__Provided data__
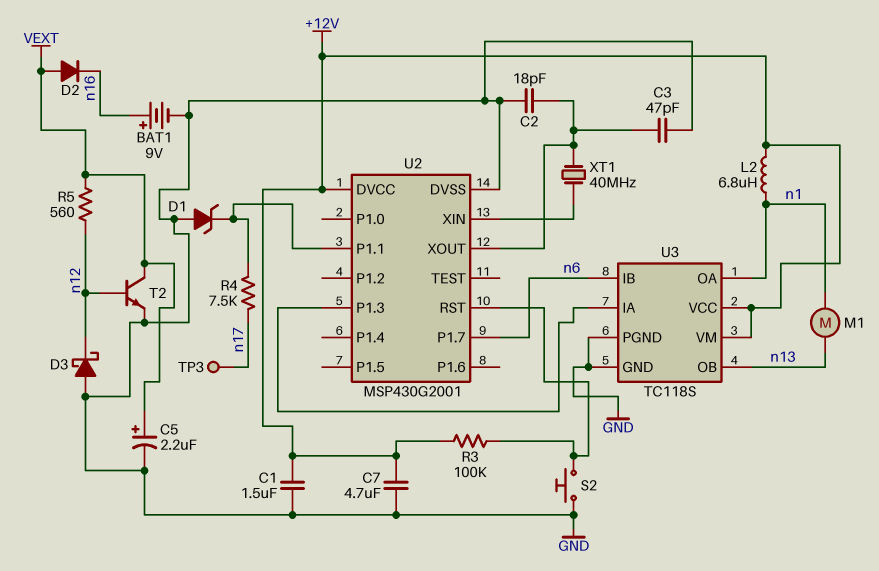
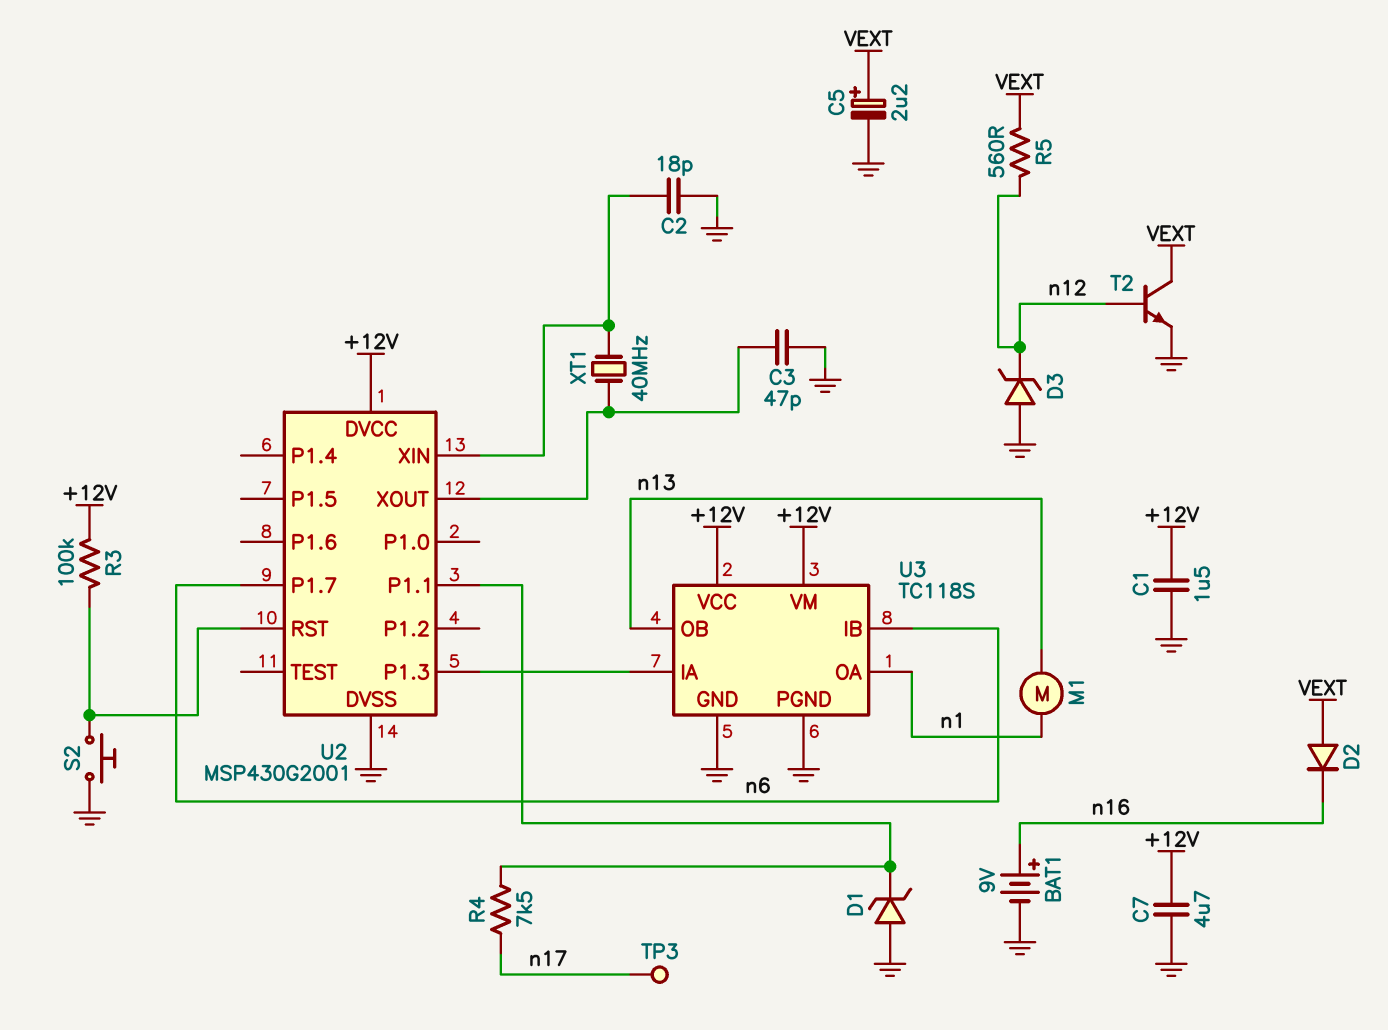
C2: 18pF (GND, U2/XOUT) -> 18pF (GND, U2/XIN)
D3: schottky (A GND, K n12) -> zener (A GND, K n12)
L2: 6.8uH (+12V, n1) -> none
...
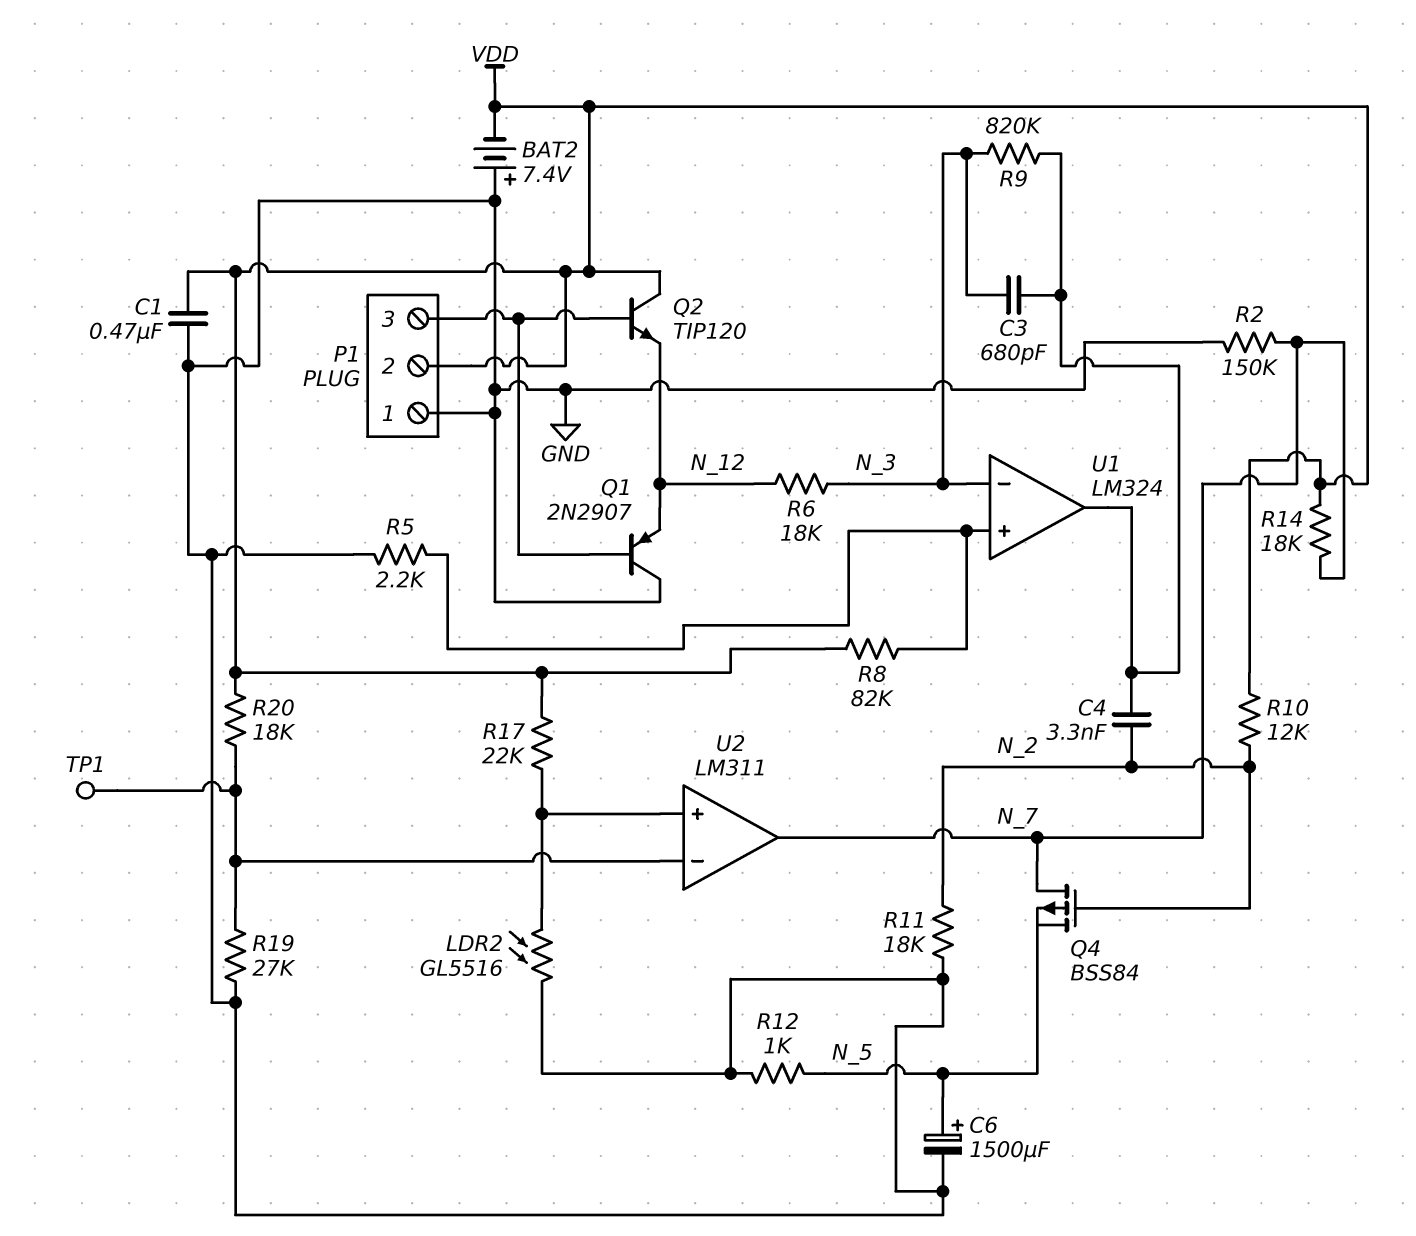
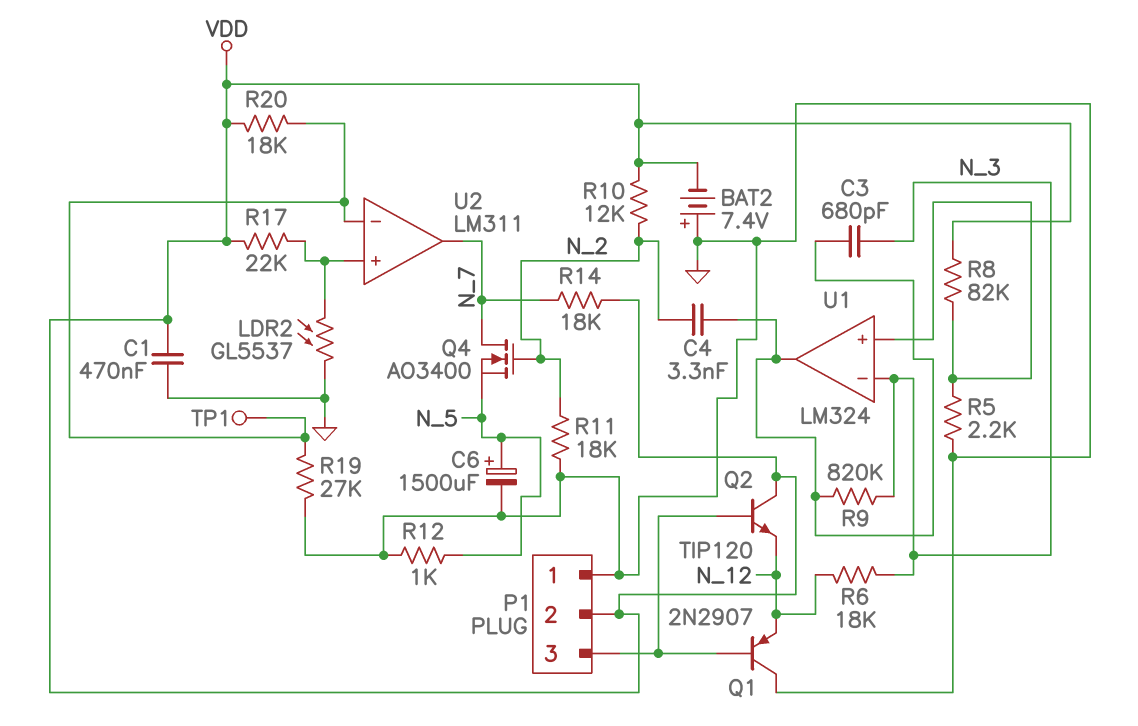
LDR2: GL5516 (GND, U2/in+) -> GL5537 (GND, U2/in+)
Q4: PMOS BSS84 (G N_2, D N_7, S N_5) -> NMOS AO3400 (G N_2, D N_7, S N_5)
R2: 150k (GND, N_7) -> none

__Aim of the exercise__
Going through the records, say how many lines hold the string "none". Only the number should be given.

__Solution for this problem__
2